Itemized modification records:
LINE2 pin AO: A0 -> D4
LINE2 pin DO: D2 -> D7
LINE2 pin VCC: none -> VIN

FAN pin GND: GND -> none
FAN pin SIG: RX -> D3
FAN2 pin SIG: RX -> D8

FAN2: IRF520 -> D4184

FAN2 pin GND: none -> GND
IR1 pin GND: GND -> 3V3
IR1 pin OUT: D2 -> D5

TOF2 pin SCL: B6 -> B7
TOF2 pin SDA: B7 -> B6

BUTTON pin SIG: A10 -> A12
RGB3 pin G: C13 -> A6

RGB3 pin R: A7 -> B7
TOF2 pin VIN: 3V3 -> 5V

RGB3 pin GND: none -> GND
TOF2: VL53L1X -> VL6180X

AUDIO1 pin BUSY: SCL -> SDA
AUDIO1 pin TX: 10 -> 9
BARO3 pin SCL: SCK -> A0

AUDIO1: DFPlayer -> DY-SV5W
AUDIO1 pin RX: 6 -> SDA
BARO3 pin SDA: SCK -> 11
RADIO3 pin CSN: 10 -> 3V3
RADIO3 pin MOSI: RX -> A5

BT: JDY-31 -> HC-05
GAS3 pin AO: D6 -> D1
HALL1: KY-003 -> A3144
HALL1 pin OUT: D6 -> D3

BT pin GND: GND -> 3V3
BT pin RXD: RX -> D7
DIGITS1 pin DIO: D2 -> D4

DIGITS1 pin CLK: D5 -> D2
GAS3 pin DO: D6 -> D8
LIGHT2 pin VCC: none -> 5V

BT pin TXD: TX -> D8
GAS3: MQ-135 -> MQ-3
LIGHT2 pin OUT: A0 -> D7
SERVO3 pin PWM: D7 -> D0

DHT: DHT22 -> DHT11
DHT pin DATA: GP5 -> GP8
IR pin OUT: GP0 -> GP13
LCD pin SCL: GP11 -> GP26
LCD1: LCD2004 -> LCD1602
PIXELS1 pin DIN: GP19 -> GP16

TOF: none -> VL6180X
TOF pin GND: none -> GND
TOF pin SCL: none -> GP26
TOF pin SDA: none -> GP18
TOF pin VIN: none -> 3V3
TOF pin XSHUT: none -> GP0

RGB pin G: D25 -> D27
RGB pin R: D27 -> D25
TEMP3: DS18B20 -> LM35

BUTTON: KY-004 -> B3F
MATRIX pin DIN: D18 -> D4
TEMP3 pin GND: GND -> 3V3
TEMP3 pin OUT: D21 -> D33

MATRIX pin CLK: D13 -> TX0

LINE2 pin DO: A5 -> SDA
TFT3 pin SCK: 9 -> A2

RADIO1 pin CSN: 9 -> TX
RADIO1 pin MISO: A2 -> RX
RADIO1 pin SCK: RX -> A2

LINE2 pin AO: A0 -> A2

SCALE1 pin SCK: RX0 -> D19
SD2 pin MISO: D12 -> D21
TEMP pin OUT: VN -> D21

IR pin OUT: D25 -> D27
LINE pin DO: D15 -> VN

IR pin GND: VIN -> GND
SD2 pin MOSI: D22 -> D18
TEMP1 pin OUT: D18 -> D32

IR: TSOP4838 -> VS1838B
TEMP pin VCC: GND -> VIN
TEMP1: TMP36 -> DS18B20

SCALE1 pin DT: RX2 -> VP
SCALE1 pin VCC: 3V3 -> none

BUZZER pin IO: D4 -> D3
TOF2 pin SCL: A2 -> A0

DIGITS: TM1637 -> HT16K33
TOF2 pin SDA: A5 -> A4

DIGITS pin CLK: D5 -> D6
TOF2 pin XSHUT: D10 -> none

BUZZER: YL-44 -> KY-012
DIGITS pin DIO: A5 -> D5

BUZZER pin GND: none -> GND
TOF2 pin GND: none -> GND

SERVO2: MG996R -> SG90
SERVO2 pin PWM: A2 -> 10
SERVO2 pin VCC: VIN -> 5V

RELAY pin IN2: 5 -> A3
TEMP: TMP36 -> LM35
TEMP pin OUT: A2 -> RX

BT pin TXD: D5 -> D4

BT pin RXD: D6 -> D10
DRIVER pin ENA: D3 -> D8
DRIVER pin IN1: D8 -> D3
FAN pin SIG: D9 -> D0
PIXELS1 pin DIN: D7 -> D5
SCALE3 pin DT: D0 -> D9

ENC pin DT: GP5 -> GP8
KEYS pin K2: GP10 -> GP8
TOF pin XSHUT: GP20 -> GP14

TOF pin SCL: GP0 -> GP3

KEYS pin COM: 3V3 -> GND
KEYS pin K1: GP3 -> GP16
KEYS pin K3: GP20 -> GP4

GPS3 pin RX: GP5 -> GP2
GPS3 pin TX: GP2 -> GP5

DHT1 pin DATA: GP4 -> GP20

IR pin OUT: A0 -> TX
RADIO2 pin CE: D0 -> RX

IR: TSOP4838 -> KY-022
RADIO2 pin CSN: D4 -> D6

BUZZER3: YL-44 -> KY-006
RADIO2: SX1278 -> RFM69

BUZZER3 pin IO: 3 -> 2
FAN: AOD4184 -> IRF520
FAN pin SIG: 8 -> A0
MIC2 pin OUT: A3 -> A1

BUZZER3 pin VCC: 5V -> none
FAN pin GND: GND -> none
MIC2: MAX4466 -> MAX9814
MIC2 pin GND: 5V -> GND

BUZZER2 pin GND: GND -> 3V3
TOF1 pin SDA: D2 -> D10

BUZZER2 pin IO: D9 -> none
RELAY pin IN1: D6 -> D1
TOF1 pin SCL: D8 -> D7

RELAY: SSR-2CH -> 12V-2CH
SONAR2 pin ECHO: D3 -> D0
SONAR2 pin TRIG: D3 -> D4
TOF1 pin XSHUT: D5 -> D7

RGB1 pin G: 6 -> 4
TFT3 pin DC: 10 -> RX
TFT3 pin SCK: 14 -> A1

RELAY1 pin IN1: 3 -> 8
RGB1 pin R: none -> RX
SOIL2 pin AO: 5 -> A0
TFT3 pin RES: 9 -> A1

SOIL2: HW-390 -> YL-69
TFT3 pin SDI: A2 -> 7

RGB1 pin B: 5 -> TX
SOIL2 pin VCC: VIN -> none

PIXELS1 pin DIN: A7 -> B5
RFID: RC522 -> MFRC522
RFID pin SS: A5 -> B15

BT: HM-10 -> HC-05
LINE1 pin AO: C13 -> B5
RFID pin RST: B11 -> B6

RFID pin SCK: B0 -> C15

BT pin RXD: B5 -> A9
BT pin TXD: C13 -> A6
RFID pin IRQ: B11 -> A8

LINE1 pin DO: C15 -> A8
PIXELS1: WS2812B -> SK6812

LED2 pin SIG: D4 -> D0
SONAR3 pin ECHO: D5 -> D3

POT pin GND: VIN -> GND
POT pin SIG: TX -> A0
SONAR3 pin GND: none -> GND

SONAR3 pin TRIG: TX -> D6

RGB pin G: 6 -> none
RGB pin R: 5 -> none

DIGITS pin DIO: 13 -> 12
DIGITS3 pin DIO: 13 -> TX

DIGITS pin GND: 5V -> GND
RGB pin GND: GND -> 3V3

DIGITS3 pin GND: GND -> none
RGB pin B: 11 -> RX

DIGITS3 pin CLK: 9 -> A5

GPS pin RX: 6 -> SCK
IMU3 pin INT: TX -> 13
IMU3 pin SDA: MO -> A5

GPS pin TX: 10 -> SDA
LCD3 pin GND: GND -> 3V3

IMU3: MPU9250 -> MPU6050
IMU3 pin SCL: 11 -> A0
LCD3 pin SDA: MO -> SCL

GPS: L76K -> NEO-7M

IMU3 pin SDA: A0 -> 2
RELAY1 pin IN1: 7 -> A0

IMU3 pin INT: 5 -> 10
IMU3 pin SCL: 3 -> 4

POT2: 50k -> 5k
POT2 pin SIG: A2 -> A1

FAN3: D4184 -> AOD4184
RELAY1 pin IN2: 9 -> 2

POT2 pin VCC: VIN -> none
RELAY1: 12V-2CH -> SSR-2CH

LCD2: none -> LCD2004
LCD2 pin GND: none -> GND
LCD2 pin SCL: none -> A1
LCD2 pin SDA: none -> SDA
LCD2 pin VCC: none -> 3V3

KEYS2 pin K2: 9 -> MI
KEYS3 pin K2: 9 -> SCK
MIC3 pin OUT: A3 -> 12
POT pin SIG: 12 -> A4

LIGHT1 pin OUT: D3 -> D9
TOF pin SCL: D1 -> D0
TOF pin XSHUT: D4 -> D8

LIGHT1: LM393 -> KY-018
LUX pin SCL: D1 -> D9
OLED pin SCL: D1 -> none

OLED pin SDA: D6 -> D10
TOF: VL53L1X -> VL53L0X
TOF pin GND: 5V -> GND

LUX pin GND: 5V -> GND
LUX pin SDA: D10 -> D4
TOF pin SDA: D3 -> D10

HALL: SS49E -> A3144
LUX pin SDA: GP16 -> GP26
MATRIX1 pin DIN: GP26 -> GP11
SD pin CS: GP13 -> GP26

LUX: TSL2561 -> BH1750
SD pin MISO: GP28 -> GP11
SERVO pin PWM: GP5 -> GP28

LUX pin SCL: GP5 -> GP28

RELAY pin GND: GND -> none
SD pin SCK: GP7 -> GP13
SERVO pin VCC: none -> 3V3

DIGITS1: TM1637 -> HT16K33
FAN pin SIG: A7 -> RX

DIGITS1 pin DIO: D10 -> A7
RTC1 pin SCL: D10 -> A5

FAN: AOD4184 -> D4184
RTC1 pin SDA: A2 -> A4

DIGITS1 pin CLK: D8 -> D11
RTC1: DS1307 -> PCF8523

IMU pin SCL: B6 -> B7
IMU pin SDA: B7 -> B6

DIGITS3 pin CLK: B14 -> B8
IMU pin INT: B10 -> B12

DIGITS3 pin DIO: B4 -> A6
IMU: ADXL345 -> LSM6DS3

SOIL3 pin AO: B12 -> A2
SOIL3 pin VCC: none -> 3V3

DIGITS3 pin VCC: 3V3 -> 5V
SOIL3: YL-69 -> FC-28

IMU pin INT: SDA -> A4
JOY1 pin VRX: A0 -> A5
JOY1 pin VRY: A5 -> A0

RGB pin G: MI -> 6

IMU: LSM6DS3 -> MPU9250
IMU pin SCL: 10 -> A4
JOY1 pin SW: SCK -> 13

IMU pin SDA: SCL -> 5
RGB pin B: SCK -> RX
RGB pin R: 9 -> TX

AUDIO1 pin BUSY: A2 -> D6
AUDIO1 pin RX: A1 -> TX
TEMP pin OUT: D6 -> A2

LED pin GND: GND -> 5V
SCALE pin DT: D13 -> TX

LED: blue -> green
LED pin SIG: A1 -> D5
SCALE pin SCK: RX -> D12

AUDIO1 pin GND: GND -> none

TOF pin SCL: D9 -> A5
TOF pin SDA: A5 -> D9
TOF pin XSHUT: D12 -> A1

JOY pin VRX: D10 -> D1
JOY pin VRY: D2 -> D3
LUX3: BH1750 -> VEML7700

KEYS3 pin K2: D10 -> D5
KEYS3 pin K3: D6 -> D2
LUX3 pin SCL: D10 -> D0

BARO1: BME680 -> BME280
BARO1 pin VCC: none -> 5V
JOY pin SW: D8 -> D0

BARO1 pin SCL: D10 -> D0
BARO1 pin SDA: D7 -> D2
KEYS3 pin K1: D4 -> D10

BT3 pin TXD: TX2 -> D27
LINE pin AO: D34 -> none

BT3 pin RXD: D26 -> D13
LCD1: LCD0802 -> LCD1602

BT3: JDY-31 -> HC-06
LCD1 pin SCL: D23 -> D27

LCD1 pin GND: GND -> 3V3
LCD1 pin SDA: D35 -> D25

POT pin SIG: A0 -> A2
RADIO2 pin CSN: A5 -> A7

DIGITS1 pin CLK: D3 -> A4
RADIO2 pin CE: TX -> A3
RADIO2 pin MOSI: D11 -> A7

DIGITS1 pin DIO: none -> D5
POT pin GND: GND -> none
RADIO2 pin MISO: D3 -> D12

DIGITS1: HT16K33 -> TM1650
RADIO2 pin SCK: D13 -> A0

• PROBLEM STATEMENT: Using the records above, count the lines containing "BUTTON". Give no words besides the number.

• WRITTEN ANSWER: 2